**Task brief**
From the rows below, keep only those containing the word "line", and copy each one in full.

**Data rows**
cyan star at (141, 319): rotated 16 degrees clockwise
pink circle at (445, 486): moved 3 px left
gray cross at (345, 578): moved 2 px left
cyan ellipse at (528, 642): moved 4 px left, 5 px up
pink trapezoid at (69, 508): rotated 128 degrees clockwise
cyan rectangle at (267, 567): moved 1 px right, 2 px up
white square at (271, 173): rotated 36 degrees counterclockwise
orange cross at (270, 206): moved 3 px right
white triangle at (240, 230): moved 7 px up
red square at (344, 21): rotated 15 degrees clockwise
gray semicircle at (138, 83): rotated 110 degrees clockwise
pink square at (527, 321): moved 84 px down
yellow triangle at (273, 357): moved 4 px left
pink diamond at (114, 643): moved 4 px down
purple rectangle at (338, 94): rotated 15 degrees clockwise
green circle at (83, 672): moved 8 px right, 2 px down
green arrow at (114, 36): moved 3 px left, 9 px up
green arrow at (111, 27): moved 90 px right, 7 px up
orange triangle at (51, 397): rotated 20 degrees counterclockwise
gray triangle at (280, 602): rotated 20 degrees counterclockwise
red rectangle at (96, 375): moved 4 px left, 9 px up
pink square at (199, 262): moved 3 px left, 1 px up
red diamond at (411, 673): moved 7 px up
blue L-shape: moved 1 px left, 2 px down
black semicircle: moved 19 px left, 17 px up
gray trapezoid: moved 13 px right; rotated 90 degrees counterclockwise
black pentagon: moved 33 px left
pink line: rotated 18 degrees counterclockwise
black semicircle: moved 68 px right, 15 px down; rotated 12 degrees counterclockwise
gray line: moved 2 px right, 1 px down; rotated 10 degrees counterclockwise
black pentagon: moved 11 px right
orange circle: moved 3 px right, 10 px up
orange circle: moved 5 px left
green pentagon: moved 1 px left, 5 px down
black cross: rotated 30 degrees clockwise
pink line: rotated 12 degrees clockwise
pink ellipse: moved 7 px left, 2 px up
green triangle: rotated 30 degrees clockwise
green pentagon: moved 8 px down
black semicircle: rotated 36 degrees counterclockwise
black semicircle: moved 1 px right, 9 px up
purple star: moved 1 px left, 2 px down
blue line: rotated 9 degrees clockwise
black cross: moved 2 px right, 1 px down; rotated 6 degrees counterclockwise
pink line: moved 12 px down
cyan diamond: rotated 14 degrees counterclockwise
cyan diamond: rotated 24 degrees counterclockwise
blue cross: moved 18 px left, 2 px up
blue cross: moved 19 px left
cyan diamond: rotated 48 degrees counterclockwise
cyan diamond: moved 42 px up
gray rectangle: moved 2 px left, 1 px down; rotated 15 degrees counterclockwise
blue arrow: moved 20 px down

**Final result**
pink line: rotated 18 degrees counterclockwise
gray line: moved 2 px right, 1 px down; rotated 10 degrees counterclockwise
pink line: rotated 12 degrees clockwise
blue line: rotated 9 degrees clockwise
pink line: moved 12 px down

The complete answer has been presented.